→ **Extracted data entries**

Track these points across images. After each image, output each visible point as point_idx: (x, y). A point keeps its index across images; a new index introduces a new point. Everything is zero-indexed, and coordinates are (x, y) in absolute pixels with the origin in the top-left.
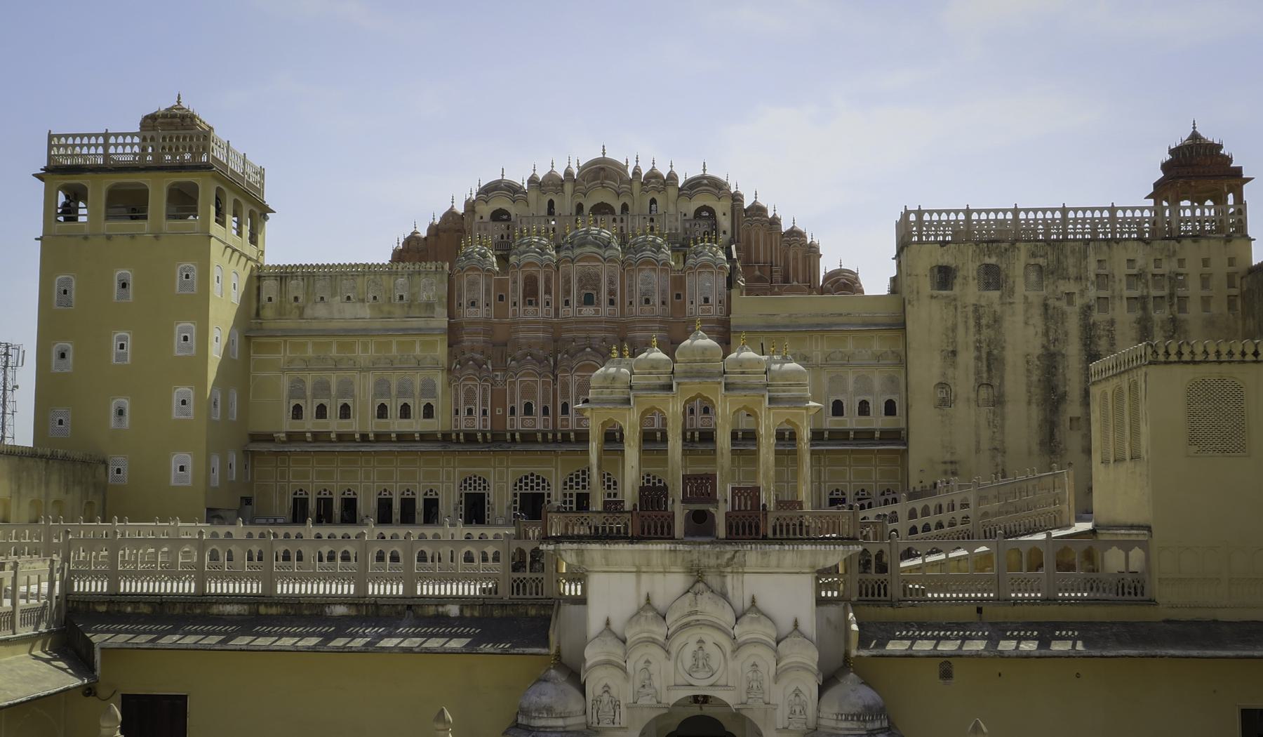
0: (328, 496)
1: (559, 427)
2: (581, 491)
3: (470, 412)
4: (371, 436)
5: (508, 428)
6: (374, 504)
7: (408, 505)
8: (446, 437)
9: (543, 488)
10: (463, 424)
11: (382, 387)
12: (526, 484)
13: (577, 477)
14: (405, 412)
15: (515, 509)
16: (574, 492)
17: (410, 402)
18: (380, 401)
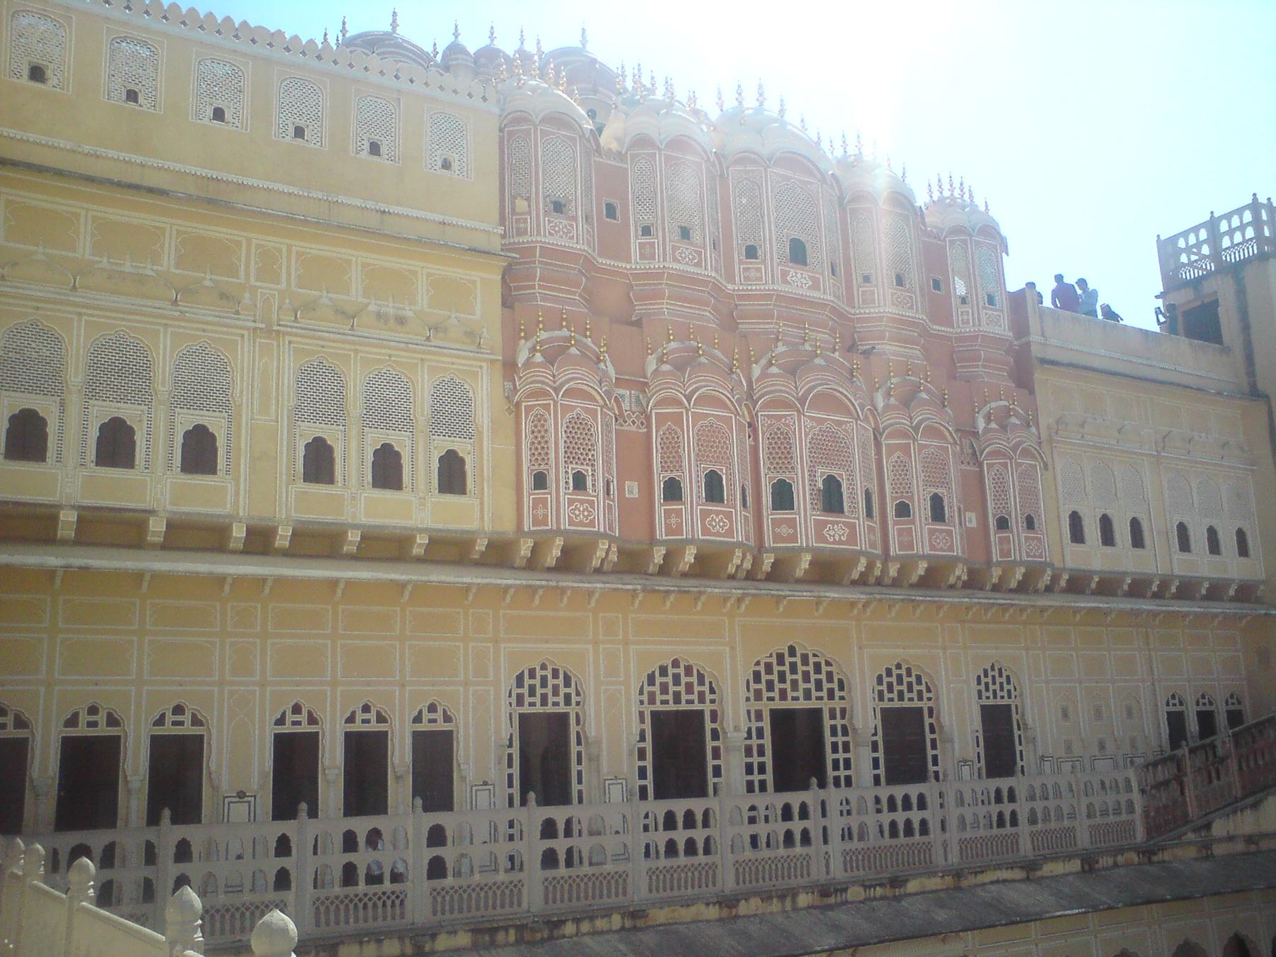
0: (103, 730)
1: (769, 542)
2: (779, 705)
3: (579, 482)
4: (283, 538)
5: (661, 533)
6: (263, 761)
7: (366, 753)
8: (498, 554)
9: (702, 699)
10: (565, 512)
11: (320, 390)
12: (664, 688)
13: (769, 668)
14: (387, 469)
15: (642, 754)
16: (766, 707)
17: (400, 441)
18: (310, 430)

→ **Required task**
Please count how many lines of the data above contain the string "image", treating uppercase and lowercase letters as different. Reply with the number alone.

→ **Worked answer**
1